_Before-and-after change data_

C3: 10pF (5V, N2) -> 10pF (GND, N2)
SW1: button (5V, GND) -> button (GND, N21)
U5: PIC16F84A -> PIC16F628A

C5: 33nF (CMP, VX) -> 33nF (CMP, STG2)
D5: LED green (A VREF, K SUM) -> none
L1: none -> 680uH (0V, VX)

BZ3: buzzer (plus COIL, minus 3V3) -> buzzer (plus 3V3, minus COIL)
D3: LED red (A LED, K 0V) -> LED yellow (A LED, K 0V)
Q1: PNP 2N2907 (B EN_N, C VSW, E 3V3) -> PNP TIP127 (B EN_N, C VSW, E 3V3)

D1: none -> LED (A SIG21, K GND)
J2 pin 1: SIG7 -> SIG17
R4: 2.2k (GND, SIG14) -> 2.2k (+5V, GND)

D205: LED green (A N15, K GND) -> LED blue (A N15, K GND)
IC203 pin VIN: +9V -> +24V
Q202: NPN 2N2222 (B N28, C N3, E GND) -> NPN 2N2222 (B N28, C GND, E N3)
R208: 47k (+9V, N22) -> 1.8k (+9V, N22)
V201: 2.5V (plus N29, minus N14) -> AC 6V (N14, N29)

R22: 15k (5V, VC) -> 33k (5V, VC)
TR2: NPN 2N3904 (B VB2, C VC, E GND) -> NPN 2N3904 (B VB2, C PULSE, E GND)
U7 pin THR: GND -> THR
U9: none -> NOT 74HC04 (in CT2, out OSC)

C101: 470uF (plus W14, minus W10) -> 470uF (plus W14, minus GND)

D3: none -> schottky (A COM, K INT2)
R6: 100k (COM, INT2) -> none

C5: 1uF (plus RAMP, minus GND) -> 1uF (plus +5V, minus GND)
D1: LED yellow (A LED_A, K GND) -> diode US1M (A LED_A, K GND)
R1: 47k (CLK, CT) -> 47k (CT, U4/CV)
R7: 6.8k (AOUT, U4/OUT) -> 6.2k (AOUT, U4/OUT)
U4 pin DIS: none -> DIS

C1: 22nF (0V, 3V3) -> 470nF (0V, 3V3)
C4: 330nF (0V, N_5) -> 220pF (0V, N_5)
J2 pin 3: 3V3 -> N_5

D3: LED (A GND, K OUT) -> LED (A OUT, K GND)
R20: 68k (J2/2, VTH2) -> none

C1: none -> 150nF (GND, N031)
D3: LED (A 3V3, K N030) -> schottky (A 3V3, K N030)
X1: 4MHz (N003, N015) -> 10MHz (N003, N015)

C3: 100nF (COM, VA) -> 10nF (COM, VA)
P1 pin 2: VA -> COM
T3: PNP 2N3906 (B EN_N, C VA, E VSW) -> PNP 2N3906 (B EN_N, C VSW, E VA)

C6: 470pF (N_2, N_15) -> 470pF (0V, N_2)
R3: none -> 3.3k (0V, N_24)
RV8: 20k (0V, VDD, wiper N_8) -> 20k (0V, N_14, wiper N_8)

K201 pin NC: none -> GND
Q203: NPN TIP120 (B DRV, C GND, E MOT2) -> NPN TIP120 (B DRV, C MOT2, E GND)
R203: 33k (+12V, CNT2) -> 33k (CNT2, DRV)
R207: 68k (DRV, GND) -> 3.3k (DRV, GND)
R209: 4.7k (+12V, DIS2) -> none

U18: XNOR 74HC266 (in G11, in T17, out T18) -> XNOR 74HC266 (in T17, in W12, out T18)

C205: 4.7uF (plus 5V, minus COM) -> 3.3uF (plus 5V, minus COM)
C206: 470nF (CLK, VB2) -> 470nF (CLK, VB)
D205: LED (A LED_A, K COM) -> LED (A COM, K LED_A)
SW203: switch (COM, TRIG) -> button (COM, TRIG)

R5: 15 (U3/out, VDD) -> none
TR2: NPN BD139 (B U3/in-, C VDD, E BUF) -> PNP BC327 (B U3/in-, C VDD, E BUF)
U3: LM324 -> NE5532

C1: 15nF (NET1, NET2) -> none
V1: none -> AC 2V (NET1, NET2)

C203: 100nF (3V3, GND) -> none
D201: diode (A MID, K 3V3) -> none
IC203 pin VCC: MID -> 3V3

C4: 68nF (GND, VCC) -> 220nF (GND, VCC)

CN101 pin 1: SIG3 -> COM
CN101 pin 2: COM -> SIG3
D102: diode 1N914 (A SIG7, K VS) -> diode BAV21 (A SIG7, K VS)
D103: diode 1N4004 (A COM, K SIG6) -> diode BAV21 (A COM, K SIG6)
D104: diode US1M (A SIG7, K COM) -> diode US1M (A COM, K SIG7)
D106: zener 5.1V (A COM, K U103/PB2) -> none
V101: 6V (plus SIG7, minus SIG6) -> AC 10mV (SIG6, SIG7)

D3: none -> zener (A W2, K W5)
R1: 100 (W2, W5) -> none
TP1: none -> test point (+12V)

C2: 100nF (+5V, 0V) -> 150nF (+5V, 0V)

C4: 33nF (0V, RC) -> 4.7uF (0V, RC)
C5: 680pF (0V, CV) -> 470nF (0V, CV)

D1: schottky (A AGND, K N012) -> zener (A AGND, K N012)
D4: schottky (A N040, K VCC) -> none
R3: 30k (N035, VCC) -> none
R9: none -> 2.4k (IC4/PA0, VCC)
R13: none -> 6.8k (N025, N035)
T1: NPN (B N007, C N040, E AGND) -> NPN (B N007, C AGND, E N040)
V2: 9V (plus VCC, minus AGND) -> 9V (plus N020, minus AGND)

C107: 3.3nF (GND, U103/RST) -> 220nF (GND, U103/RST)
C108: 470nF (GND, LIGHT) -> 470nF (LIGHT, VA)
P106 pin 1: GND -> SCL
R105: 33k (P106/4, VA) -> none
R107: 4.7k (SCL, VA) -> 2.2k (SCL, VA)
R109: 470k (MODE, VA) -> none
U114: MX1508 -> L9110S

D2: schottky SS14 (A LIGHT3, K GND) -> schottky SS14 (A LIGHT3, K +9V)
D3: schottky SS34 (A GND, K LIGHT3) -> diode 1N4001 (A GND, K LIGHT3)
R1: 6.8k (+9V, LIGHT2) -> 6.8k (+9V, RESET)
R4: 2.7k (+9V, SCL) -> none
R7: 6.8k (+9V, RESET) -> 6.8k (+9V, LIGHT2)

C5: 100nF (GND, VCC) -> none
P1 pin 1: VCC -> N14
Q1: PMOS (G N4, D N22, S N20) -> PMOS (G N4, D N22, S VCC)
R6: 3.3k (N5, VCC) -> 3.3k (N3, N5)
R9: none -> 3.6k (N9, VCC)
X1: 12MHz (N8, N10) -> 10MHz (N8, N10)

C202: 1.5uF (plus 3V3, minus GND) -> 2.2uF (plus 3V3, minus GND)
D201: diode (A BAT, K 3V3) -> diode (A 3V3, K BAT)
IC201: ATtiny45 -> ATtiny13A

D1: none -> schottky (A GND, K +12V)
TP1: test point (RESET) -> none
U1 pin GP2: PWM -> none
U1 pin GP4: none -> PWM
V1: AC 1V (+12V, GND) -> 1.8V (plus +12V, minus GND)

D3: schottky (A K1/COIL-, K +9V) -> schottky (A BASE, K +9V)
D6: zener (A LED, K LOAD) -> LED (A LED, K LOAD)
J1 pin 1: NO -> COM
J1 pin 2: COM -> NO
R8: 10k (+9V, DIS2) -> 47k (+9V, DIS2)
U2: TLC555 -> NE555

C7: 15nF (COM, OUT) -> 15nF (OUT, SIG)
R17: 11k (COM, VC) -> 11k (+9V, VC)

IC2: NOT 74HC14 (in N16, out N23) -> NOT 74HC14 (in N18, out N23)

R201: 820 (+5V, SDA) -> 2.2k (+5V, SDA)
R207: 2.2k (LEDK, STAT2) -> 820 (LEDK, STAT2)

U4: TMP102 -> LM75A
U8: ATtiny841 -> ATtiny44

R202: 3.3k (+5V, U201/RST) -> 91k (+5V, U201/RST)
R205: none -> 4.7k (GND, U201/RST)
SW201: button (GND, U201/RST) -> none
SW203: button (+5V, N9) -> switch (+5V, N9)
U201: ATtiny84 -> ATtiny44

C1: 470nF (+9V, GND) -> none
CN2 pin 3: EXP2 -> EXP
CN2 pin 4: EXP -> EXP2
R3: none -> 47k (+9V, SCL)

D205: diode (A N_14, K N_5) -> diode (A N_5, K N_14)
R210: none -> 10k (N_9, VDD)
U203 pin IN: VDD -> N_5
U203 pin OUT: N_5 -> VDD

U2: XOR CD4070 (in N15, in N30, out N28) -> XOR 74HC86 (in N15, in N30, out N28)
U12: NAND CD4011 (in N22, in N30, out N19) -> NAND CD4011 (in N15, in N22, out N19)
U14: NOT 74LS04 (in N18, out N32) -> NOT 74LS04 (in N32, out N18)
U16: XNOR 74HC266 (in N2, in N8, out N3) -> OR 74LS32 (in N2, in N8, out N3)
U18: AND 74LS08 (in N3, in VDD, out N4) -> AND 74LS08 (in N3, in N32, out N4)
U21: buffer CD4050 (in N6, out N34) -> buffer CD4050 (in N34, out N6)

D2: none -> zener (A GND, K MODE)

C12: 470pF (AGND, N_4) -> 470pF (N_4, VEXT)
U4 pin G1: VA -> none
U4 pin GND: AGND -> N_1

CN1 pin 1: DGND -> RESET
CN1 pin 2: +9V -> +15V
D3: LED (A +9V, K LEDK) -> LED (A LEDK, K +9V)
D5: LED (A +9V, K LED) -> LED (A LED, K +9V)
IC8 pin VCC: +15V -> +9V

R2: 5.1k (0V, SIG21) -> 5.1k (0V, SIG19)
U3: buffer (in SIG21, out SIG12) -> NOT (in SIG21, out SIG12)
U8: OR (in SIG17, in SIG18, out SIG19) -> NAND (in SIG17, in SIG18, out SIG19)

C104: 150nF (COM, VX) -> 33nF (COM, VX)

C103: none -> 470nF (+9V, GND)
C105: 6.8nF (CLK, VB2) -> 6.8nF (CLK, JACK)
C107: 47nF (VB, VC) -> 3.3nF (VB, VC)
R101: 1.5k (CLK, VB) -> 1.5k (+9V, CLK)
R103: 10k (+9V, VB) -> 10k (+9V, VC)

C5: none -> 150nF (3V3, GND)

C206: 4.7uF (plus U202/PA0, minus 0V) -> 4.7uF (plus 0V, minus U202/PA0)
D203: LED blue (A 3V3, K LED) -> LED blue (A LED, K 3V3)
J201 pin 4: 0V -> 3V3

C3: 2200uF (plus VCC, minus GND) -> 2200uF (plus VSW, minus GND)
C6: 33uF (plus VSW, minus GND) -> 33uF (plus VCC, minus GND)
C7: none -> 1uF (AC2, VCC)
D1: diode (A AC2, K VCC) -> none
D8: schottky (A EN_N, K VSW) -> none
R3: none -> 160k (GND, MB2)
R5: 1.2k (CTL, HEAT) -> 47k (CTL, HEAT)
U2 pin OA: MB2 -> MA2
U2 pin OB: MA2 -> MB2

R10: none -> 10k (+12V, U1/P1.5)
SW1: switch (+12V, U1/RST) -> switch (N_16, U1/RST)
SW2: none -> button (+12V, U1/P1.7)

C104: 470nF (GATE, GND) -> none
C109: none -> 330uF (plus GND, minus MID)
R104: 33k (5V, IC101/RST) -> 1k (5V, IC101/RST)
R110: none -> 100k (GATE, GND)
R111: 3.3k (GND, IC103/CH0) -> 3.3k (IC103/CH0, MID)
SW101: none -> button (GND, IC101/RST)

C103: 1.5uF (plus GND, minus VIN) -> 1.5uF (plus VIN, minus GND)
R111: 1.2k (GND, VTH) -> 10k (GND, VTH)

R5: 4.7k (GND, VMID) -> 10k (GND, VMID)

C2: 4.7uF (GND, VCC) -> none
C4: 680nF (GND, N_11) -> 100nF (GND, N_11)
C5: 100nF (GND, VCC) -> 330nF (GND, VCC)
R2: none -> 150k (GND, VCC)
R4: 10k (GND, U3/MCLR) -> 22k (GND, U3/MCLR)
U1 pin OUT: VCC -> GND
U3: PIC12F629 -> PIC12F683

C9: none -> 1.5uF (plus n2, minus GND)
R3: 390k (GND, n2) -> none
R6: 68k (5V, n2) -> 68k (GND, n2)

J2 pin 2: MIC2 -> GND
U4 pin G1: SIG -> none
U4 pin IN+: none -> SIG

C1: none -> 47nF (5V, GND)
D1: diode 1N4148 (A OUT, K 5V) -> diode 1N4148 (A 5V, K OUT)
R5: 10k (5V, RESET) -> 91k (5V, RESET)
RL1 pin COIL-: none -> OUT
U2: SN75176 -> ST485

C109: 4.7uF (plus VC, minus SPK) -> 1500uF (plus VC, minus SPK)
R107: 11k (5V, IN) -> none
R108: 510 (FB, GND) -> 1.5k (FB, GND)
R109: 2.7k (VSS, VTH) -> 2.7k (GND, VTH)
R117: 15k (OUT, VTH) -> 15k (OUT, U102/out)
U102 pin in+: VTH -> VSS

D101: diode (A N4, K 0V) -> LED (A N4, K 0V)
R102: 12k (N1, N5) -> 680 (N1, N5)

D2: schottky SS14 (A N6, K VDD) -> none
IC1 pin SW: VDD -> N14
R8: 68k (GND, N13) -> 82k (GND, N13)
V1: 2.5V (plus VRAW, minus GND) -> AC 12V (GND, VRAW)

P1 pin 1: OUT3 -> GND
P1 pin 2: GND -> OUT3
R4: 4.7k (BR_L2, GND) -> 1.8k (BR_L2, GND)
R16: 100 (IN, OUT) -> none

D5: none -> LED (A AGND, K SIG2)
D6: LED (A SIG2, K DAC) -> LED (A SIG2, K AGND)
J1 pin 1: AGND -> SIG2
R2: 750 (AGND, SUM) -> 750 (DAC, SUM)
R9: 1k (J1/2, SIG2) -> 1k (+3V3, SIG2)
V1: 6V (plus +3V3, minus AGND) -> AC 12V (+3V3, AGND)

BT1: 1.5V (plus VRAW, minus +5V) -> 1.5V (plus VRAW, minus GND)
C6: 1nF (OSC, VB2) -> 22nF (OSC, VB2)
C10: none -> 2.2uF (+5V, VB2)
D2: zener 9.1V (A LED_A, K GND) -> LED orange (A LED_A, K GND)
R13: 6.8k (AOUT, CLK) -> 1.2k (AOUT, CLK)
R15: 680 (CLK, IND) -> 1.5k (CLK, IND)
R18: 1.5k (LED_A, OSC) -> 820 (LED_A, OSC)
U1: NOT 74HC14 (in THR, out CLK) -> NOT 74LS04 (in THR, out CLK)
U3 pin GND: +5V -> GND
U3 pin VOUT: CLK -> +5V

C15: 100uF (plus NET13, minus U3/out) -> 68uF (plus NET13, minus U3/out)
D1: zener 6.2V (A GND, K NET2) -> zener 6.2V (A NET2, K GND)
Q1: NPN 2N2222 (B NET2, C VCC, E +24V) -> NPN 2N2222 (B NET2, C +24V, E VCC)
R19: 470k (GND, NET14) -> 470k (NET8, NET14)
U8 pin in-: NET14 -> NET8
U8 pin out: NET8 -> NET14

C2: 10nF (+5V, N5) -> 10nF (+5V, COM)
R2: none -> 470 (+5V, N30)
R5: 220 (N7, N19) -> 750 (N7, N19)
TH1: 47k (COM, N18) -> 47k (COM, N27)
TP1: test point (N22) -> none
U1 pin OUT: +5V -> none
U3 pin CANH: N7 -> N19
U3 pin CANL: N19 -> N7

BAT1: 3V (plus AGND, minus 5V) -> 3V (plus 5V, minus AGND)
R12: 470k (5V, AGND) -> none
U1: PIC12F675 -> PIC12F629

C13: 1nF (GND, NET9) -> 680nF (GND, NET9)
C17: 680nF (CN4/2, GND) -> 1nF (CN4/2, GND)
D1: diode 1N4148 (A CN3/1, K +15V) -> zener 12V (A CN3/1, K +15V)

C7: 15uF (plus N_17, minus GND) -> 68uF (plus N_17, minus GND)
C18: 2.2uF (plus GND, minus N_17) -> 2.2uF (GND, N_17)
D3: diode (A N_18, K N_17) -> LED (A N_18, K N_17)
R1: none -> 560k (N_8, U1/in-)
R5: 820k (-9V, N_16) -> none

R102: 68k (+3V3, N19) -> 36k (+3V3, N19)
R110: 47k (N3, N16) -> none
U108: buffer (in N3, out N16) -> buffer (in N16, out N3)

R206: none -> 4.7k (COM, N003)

_What is needed_
Look through the entries above and quote exactly the lines from the line with "RV8: 20k (0V, VDD, wiper" to the line with "D3: schottky SS34", counting both of those lines.

_Result of the exercise_
RV8: 20k (0V, VDD, wiper N_8) -> 20k (0V, N_14, wiper N_8)

K201 pin NC: none -> GND
Q203: NPN TIP120 (B DRV, C GND, E MOT2) -> NPN TIP120 (B DRV, C MOT2, E GND)
R203: 33k (+12V, CNT2) -> 33k (CNT2, DRV)
R207: 68k (DRV, GND) -> 3.3k (DRV, GND)
R209: 4.7k (+12V, DIS2) -> none

U18: XNOR 74HC266 (in G11, in T17, out T18) -> XNOR 74HC266 (in T17, in W12, out T18)

C205: 4.7uF (plus 5V, minus COM) -> 3.3uF (plus 5V, minus COM)
C206: 470nF (CLK, VB2) -> 470nF (CLK, VB)
D205: LED (A LED_A, K COM) -> LED (A COM, K LED_A)
SW203: switch (COM, TRIG) -> button (COM, TRIG)

R5: 15 (U3/out, VDD) -> none
TR2: NPN BD139 (B U3/in-, C VDD, E BUF) -> PNP BC327 (B U3/in-, C VDD, E BUF)
U3: LM324 -> NE5532

C1: 15nF (NET1, NET2) -> none
V1: none -> AC 2V (NET1, NET2)

C203: 100nF (3V3, GND) -> none
D201: diode (A MID, K 3V3) -> none
IC203 pin VCC: MID -> 3V3

C4: 68nF (GND, VCC) -> 220nF (GND, VCC)

CN101 pin 1: SIG3 -> COM
CN101 pin 2: COM -> SIG3
D102: diode 1N914 (A SIG7, K VS) -> diode BAV21 (A SIG7, K VS)
D103: diode 1N4004 (A COM, K SIG6) -> diode BAV21 (A COM, K SIG6)
D104: diode US1M (A SIG7, K COM) -> diode US1M (A COM, K SIG7)
D106: zener 5.1V (A COM, K U103/PB2) -> none
V101: 6V (plus SIG7, minus SIG6) -> AC 10mV (SIG6, SIG7)

D3: none -> zener (A W2, K W5)
R1: 100 (W2, W5) -> none
TP1: none -> test point (+12V)

C2: 100nF (+5V, 0V) -> 150nF (+5V, 0V)

C4: 33nF (0V, RC) -> 4.7uF (0V, RC)
C5: 680pF (0V, CV) -> 470nF (0V, CV)

D1: schottky (A AGND, K N012) -> zener (A AGND, K N012)
D4: schottky (A N040, K VCC) -> none
R3: 30k (N035, VCC) -> none
R9: none -> 2.4k (IC4/PA0, VCC)
R13: none -> 6.8k (N025, N035)
T1: NPN (B N007, C N040, E AGND) -> NPN (B N007, C AGND, E N040)
V2: 9V (plus VCC, minus AGND) -> 9V (plus N020, minus AGND)

C107: 3.3nF (GND, U103/RST) -> 220nF (GND, U103/RST)
C108: 470nF (GND, LIGHT) -> 470nF (LIGHT, VA)
P106 pin 1: GND -> SCL
R105: 33k (P106/4, VA) -> none
R107: 4.7k (SCL, VA) -> 2.2k (SCL, VA)
R109: 470k (MODE, VA) -> none
U114: MX1508 -> L9110S

D2: schottky SS14 (A LIGHT3, K GND) -> schottky SS14 (A LIGHT3, K +9V)
D3: schottky SS34 (A GND, K LIGHT3) -> diode 1N4001 (A GND, K LIGHT3)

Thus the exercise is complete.